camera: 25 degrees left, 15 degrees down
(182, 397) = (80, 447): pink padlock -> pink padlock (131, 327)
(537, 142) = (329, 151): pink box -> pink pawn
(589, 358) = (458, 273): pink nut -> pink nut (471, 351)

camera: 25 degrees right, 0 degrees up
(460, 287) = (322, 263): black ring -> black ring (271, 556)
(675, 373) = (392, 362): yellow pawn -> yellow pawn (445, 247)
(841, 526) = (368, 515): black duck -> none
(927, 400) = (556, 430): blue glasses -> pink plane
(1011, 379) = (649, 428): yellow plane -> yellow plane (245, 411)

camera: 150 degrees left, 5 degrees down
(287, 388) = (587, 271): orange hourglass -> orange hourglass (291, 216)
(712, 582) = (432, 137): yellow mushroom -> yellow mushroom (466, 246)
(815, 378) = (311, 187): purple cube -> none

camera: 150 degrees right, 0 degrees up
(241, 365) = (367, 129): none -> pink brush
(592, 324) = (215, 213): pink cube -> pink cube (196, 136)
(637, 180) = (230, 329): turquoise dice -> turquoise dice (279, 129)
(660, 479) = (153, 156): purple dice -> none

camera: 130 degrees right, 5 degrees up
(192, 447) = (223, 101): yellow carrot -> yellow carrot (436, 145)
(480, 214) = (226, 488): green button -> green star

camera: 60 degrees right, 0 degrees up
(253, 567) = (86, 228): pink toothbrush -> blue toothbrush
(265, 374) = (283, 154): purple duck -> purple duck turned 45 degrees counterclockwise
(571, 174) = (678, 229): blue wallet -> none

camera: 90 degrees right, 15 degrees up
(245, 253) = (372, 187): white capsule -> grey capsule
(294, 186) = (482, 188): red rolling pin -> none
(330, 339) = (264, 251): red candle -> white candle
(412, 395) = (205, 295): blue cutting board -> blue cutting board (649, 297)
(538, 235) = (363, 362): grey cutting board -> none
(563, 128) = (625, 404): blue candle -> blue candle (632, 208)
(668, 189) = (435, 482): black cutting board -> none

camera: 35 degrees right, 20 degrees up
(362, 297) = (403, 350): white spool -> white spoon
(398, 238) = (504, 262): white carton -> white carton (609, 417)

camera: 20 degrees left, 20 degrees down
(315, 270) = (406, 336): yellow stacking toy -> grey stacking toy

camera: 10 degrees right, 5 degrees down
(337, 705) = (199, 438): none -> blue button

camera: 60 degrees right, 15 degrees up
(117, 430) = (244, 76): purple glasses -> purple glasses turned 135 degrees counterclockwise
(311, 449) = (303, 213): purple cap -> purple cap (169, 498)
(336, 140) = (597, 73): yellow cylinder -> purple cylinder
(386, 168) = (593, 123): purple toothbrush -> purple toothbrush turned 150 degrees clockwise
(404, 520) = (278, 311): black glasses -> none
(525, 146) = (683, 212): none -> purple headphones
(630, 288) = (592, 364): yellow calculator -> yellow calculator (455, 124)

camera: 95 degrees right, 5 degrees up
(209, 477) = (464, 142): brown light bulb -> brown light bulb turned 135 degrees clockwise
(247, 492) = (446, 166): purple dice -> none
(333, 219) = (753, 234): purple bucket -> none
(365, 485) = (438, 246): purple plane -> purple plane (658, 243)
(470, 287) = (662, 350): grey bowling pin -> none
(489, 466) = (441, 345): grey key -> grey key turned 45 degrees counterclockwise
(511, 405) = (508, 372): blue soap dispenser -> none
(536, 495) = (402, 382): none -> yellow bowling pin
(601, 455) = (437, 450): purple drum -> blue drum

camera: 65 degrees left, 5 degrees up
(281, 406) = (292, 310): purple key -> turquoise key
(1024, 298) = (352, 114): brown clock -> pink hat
▬▬▬▬▬▬
» **TASK INSTRUCTIONS**: One number only, please: the count of lines in the material holding the word "glasses".

» **EXPECTED ANSWER**: 3